(Object change descriptions)
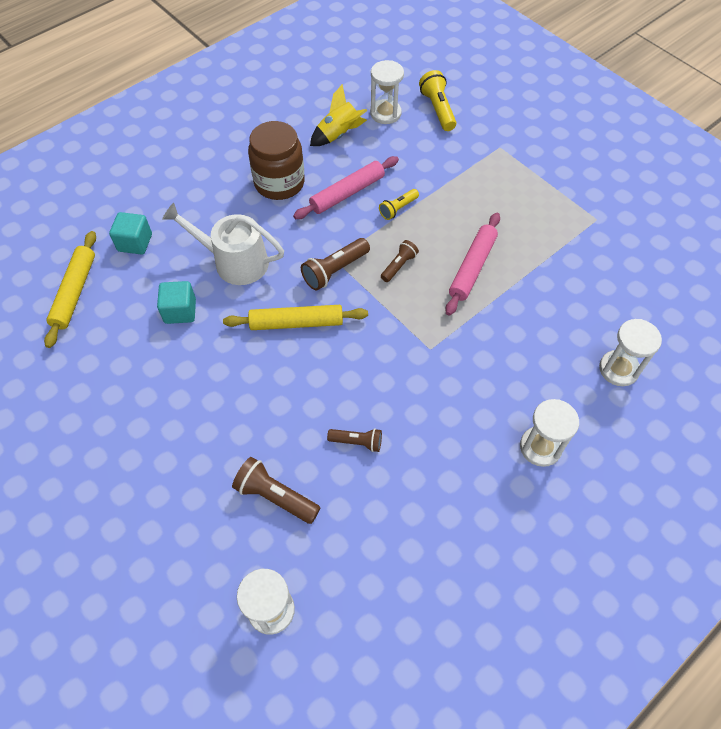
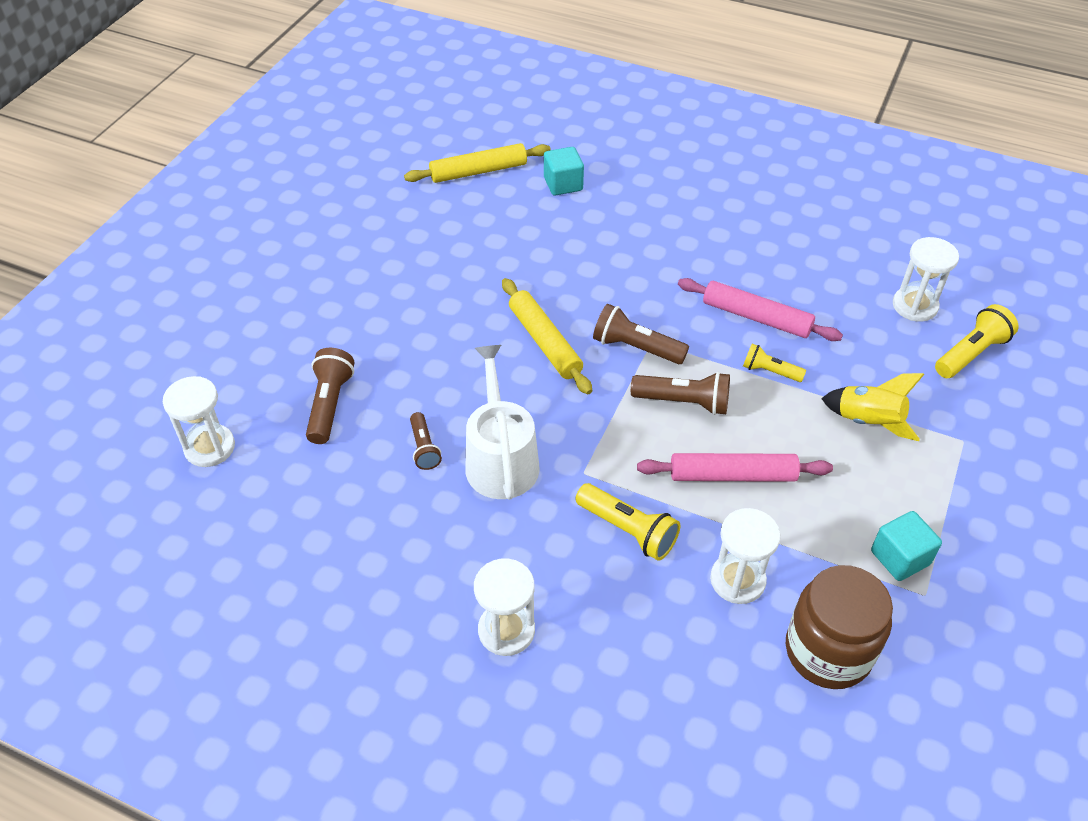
camera: 65 degrees right, 10 degrees down
(180, 311) = (503, 249): turquoise cube -> turquoise cube (900, 558)
(234, 262) = (590, 263): white watering can -> white watering can (500, 459)
(279, 183) = (724, 255): brown jar -> brown jar (828, 651)
(338, 135) = (840, 277): yellow rocket -> yellow rocket (868, 422)
(399, 266) = (683, 402): brown flashlight -> brown flashlight, size x1.57
(490, 343) = (628, 530): none -> yellow flashlight
(618, 369) = (676, 691): white hourglass -> white hourglass (737, 580)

→ **DESCRIPTION OF THE TASK**
Exactly the lines from the one containing "(399, 266) = (683, 402): brown" through the end of the records above should be returned, with both ends kept.

→ **FINAL ANSWER**
(399, 266) = (683, 402): brown flashlight -> brown flashlight, size x1.57
(490, 343) = (628, 530): none -> yellow flashlight
(618, 369) = (676, 691): white hourglass -> white hourglass (737, 580)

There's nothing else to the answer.